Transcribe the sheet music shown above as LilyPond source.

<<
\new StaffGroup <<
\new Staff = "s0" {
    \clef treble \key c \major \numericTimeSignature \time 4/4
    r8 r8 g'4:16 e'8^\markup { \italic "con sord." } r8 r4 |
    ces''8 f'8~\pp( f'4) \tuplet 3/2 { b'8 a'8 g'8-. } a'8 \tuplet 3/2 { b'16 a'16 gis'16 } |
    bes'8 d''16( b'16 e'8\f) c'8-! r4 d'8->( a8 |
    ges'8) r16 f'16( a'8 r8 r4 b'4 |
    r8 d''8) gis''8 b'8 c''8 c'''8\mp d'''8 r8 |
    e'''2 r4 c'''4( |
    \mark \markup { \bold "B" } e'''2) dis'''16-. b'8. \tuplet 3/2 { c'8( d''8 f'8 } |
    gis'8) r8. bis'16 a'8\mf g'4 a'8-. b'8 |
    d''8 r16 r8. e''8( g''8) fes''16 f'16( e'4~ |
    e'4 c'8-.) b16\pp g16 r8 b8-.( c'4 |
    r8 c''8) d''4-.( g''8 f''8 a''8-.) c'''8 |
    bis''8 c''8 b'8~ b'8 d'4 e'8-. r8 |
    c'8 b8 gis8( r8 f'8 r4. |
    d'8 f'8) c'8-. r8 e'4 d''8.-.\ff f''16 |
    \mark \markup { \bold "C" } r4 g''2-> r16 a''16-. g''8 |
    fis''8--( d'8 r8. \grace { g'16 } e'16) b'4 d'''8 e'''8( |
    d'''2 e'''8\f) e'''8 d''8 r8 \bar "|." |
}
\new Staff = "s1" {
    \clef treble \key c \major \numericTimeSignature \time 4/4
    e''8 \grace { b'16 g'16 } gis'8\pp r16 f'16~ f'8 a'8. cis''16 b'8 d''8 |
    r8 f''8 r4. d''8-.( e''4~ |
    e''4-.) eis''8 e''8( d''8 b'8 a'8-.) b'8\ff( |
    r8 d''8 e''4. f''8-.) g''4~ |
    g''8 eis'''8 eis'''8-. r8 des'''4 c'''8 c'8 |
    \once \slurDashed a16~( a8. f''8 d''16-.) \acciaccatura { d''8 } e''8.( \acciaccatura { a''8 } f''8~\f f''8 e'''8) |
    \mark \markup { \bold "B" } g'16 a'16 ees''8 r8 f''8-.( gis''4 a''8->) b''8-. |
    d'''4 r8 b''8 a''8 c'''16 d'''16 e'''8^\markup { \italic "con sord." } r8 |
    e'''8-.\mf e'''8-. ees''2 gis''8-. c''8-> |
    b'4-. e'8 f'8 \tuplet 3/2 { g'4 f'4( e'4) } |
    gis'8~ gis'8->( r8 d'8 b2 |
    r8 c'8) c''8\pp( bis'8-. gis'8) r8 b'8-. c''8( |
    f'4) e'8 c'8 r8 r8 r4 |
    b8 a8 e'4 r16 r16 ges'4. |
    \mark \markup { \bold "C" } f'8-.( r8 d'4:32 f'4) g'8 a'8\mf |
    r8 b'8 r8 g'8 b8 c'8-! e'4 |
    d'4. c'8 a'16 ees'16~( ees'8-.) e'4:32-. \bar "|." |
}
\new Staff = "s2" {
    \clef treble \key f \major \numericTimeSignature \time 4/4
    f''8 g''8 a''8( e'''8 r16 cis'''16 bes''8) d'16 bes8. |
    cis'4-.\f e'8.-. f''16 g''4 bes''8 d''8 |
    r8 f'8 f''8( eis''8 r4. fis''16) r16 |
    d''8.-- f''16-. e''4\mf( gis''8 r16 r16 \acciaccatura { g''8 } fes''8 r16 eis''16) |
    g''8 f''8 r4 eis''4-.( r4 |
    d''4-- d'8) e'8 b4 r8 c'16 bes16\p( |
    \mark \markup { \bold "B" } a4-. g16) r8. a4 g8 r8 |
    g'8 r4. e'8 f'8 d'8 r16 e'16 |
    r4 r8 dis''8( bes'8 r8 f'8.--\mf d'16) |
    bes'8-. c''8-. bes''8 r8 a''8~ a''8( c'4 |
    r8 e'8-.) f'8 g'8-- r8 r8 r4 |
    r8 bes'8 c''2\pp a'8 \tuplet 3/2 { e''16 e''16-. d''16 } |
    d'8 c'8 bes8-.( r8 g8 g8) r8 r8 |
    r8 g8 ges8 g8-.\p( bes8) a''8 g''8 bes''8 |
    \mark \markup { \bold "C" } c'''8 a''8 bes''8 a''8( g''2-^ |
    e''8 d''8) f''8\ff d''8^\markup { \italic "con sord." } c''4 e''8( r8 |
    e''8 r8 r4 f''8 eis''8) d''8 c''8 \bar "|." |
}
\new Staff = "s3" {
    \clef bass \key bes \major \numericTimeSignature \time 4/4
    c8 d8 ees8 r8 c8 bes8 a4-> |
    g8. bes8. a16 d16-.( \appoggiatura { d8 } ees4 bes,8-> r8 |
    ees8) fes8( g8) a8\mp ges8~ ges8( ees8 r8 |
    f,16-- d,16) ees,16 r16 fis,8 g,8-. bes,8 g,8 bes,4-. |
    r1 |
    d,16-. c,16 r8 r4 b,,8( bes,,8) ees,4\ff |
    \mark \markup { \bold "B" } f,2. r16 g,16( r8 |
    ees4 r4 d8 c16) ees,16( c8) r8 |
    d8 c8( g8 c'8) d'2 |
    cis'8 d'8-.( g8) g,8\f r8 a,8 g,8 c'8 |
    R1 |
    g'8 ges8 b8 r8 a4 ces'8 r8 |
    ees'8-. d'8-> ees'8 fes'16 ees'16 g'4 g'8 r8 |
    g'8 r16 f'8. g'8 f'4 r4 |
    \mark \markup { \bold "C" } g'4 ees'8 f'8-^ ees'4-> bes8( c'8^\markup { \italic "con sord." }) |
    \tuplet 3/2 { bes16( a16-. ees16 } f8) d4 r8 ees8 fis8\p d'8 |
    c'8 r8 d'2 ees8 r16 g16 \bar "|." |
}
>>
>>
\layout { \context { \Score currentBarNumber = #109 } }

--------------------

## Written problem
Give only the number of lines above that contain the string "time", with case counting.

## Written solution
4